**EXERCISE REQUIREMENTS**
Can you pull out each line of the data below that includes the word "type"?

**DATASET EXCERPT**
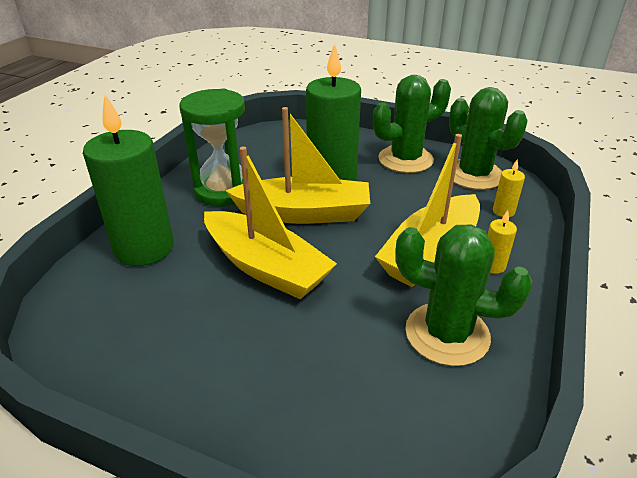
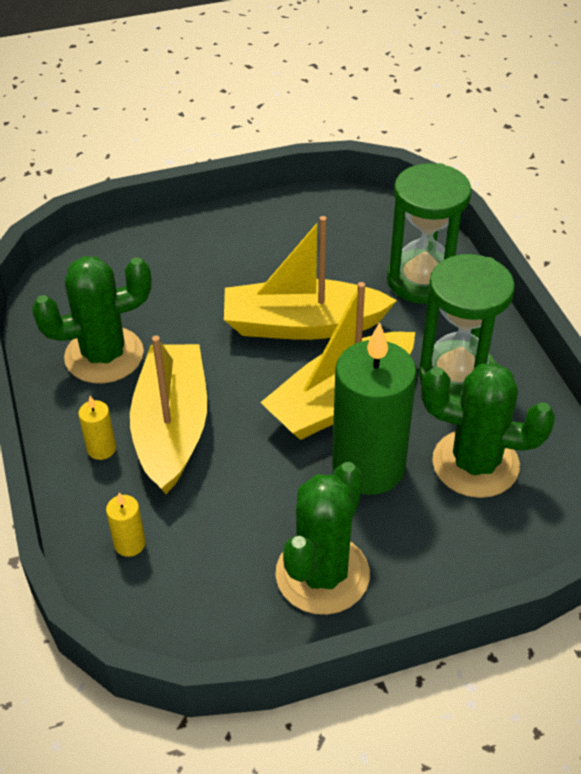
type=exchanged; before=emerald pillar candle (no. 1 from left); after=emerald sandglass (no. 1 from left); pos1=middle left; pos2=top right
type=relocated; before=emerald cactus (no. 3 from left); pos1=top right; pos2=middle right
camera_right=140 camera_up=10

**SOLVED EXERCISE**
type=exchanged; before=emerald pillar candle (no. 1 from left); after=emerald sandglass (no. 1 from left); pos1=middle left; pos2=top right
type=relocated; before=emerald cactus (no. 3 from left); pos1=top right; pos2=middle right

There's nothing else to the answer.